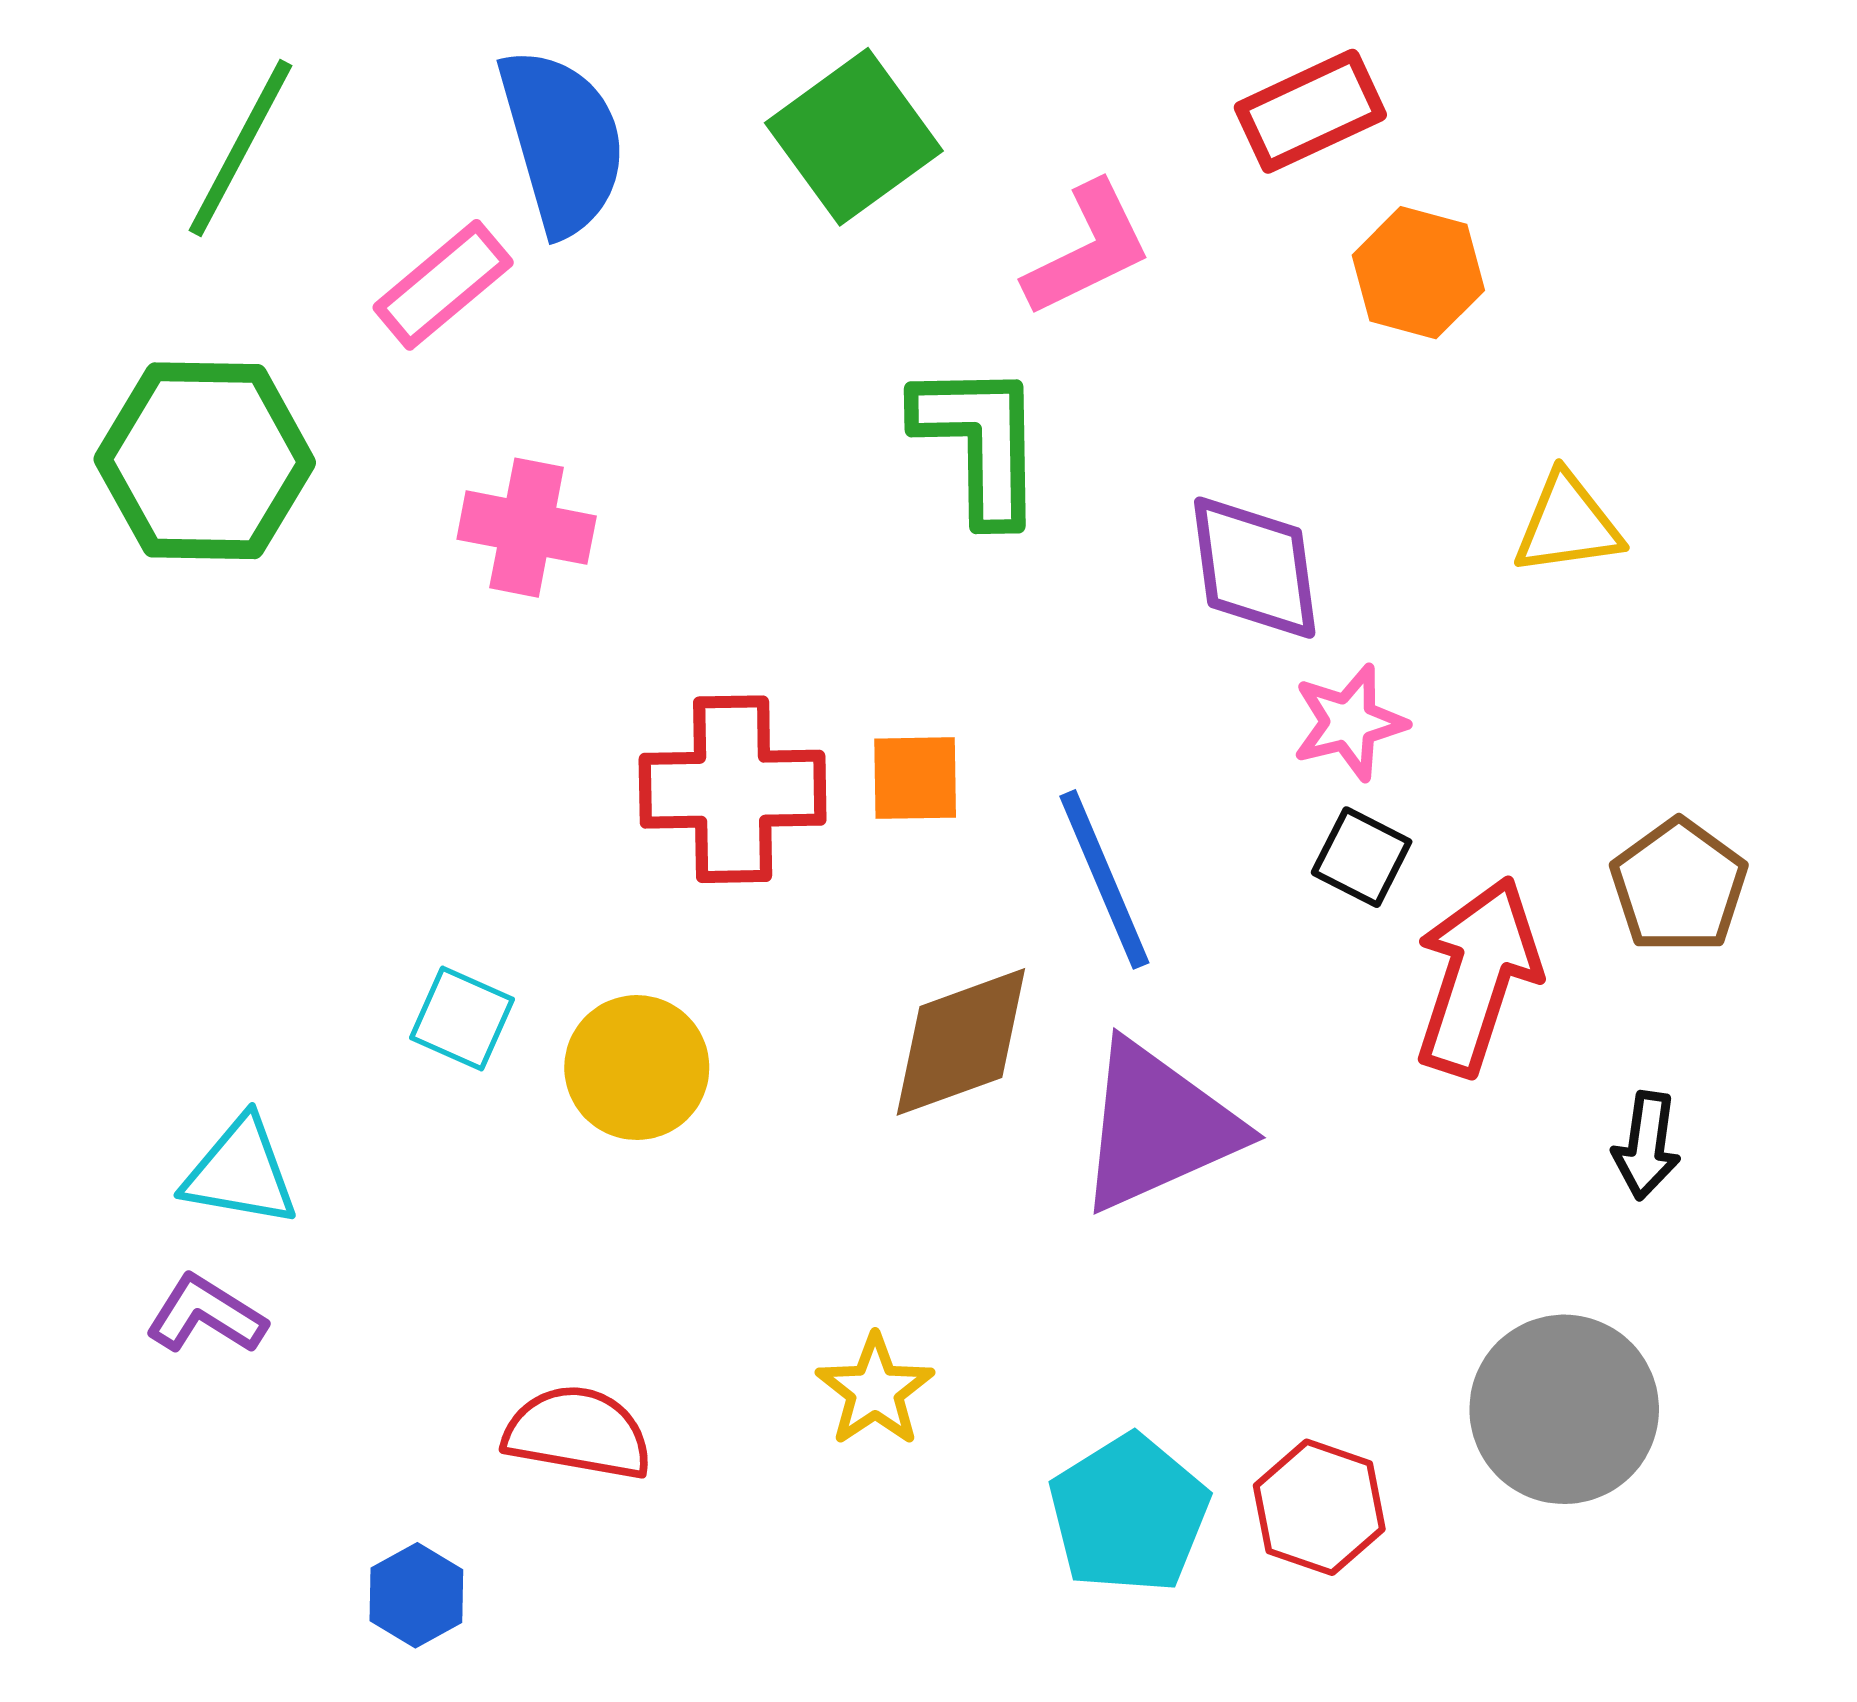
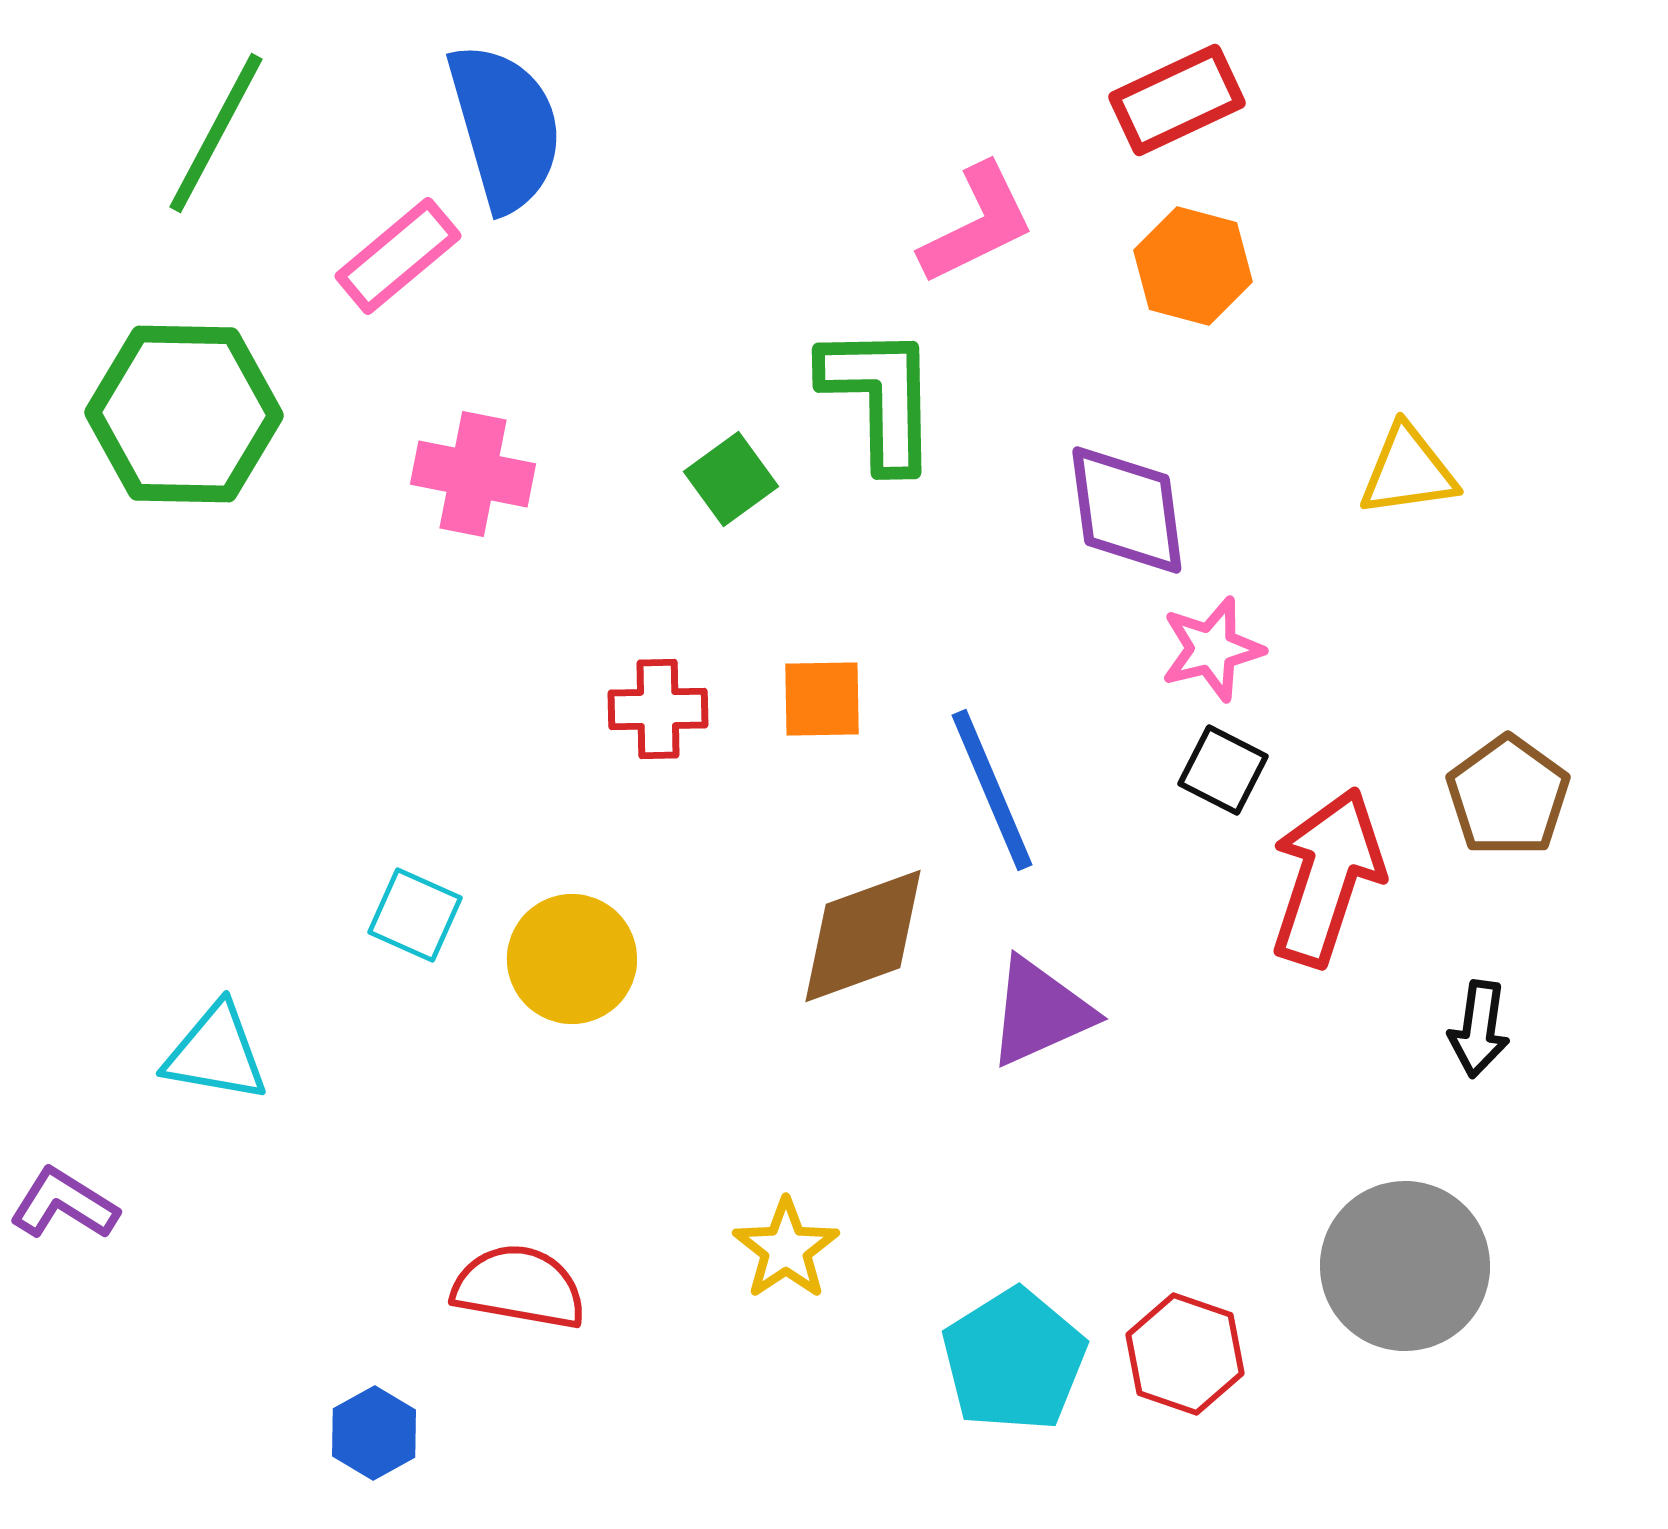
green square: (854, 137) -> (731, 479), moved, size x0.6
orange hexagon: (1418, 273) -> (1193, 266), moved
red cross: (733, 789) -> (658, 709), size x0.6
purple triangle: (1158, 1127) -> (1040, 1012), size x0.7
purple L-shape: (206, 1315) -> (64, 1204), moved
...
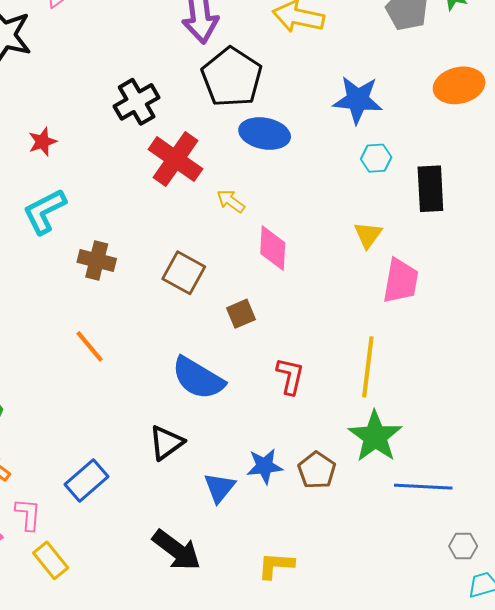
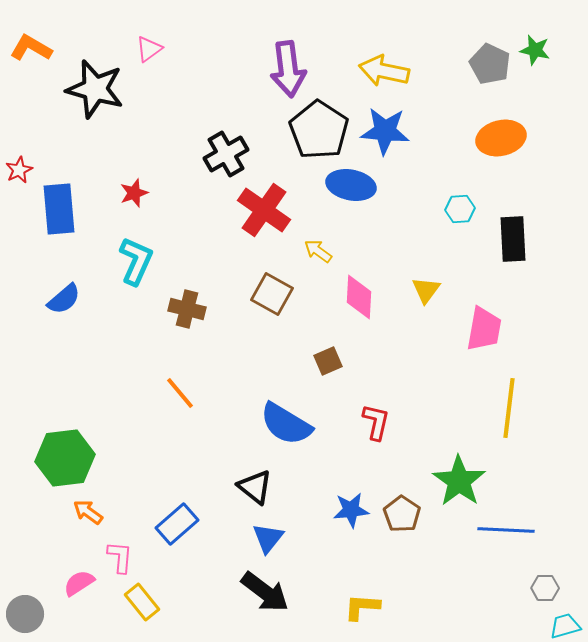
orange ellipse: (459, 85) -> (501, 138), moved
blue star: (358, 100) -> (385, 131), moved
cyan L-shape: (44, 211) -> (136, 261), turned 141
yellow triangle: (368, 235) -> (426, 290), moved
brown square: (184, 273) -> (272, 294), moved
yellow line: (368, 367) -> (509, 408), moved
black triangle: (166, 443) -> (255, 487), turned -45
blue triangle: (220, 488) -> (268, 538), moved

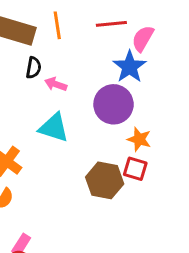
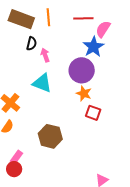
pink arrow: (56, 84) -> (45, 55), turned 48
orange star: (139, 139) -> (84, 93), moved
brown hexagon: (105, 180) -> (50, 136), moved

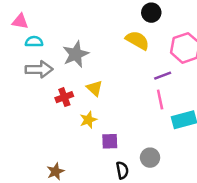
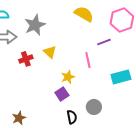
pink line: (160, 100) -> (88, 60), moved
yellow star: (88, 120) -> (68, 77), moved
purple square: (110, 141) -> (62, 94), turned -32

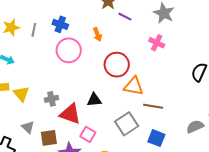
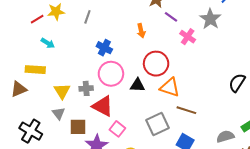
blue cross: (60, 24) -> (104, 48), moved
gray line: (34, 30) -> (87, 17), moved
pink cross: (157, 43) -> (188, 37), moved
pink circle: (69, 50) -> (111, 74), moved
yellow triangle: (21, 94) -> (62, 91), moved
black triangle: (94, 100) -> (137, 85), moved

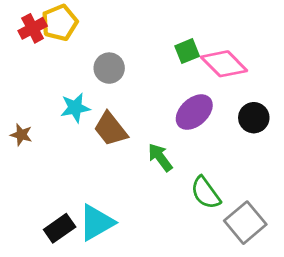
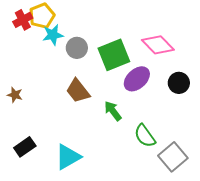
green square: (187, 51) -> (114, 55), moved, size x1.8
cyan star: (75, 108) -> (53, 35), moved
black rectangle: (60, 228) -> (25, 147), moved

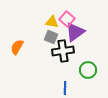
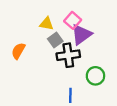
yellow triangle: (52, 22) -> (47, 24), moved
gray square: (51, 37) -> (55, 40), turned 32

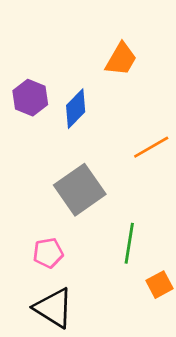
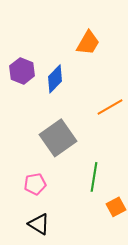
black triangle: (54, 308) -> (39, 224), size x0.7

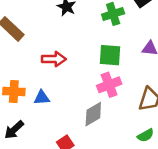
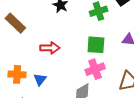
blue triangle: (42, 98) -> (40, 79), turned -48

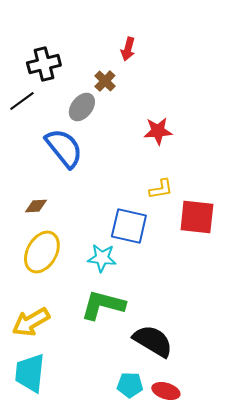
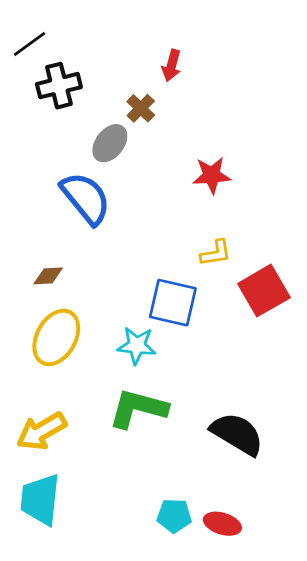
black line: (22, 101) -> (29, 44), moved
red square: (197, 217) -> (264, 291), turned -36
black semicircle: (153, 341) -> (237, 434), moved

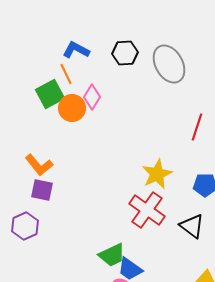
--
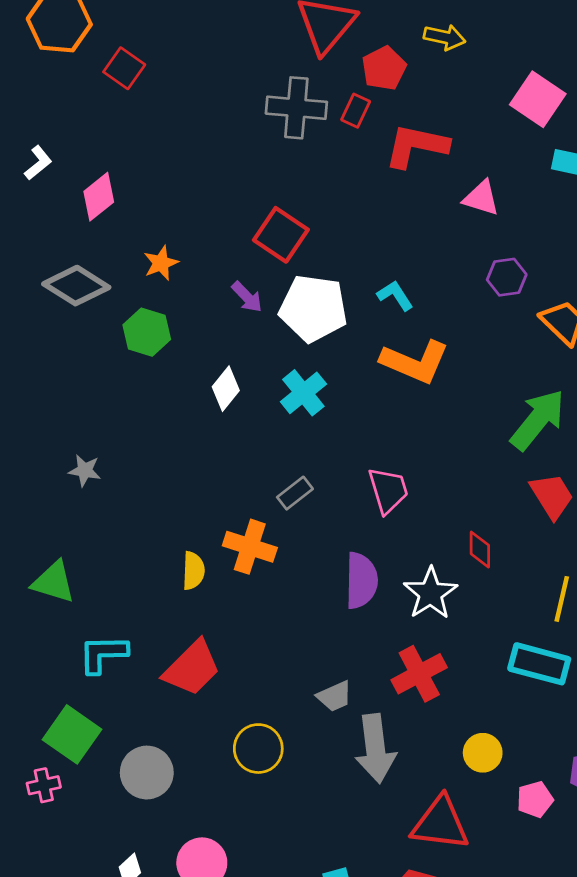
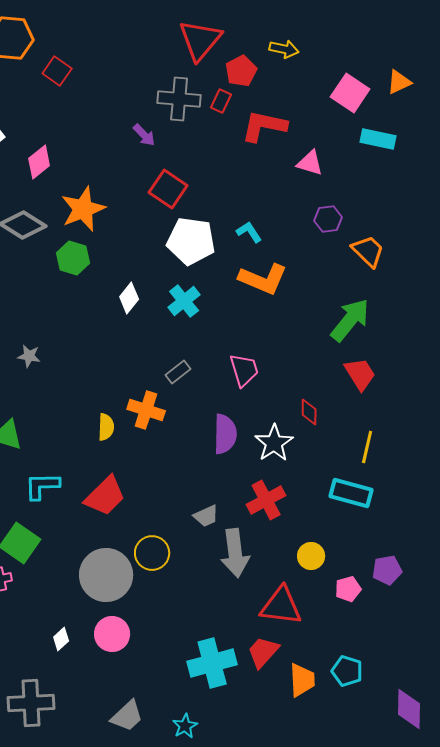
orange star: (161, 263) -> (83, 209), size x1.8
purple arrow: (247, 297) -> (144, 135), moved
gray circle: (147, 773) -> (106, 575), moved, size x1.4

→ What is required
I need every line of the material that includes "cyan", so please copy them out.

→ Output
cyan L-shape: (44, 211) -> (136, 261), turned 141
cyan star: (75, 108) -> (53, 35), moved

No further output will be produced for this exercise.